* TASK TO COMPLETE
Your answer must be an exact copy of the listing that follows, with all pictures omitted.
►
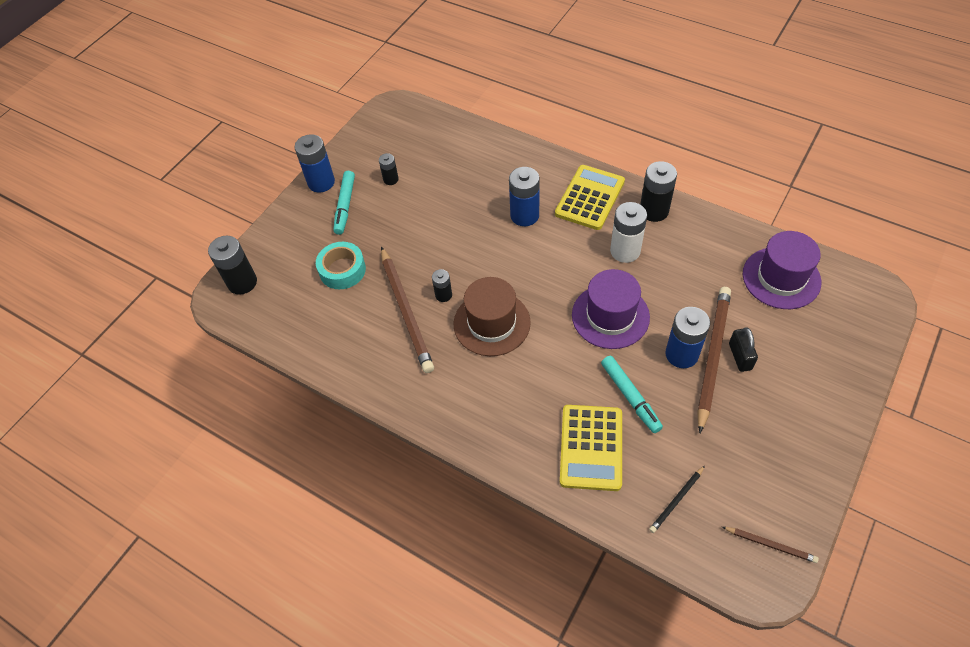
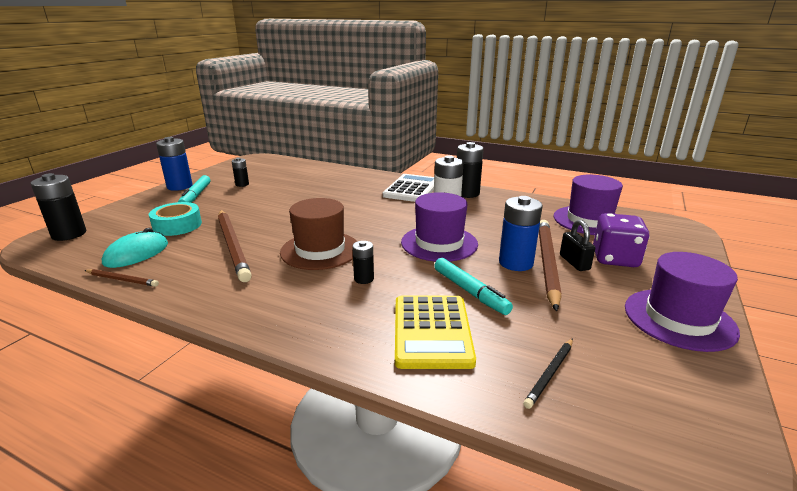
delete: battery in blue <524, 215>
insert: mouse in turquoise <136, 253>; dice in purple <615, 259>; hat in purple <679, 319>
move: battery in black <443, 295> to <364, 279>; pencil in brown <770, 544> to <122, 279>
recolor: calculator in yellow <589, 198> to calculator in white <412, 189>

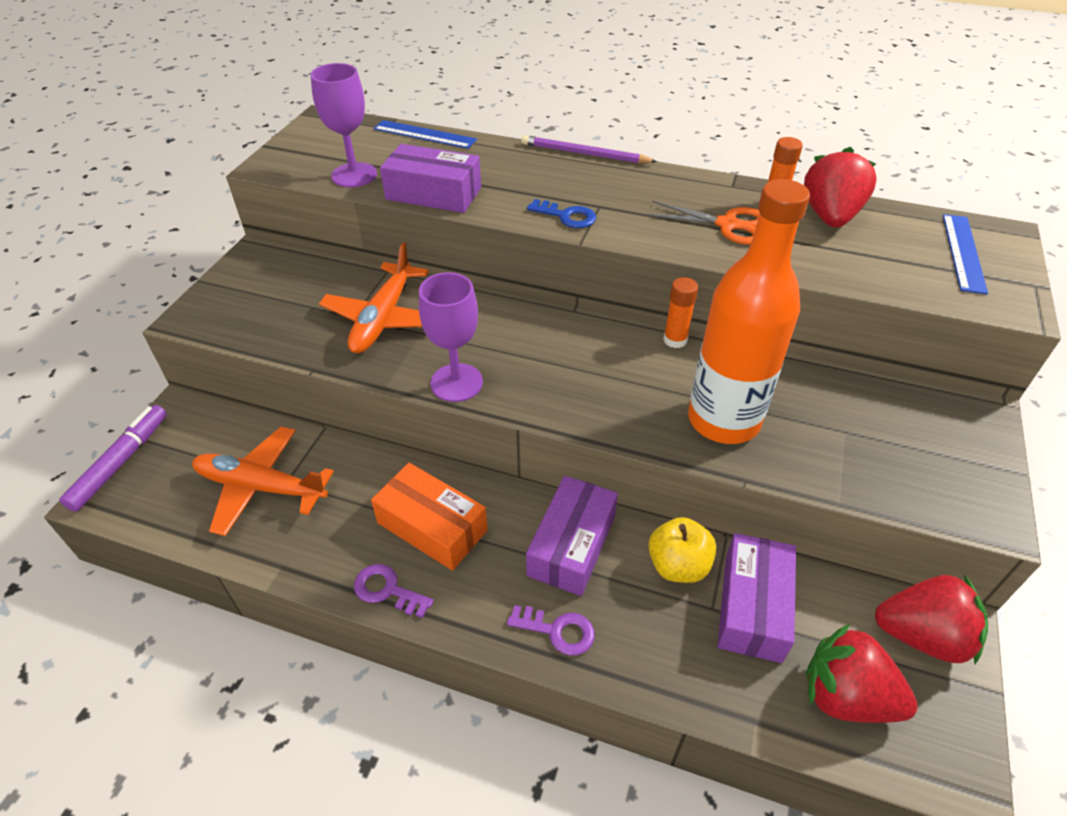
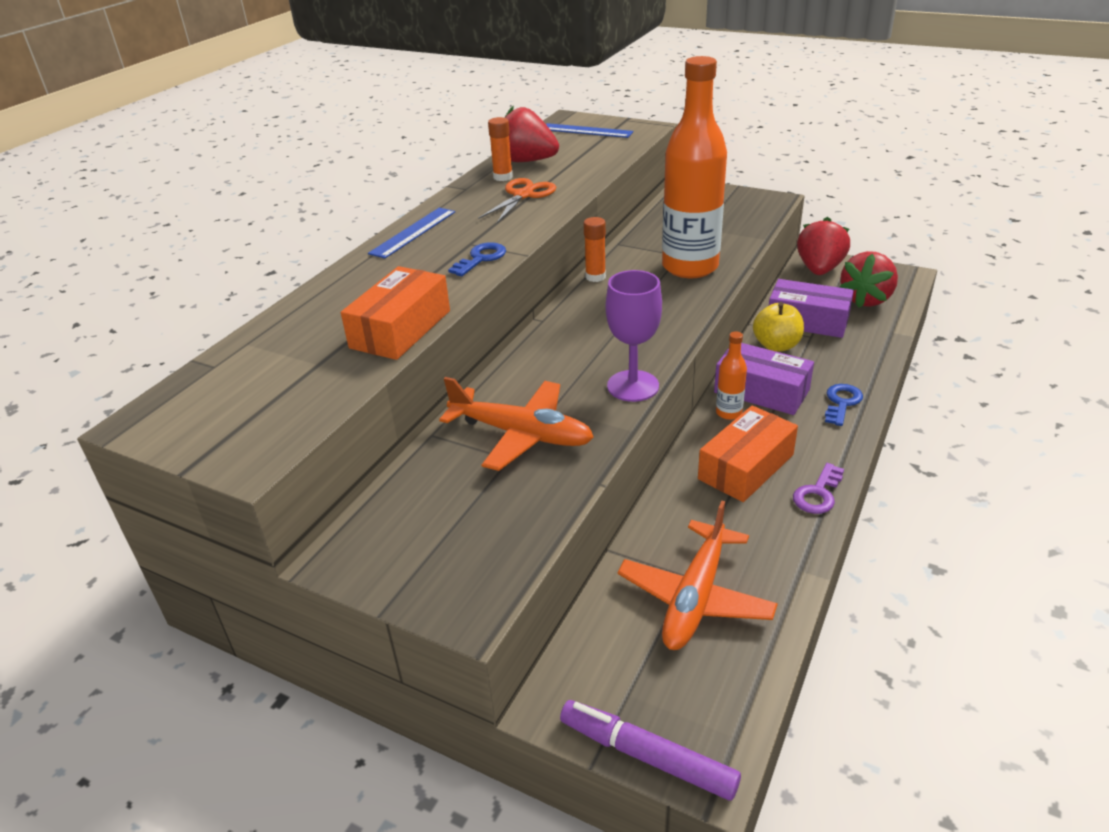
delete: goblet in purple <354, 175>; pencil in purple <584, 154>
insert: bottle in orange <728, 413>
move: ruler in blue <424, 134> to <413, 232>
recolor: box in purple <433, 193> to box in orange <400, 329>; key in purple <558, 631> to key in blue <841, 402>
◄
* RESPONSE BELOW
delete: battery in blue <524, 215>
insert: mouse in turquoise <136, 253>; dice in purple <615, 259>; hat in purple <679, 319>
move: battery in black <443, 295> to <364, 279>; pencil in brown <770, 544> to <122, 279>
recolor: calculator in yellow <589, 198> to calculator in white <412, 189>

delete: goblet in purple <354, 175>; pencil in purple <584, 154>
insert: bottle in orange <728, 413>
move: ruler in blue <424, 134> to <413, 232>
recolor: box in purple <433, 193> to box in orange <400, 329>; key in purple <558, 631> to key in blue <841, 402>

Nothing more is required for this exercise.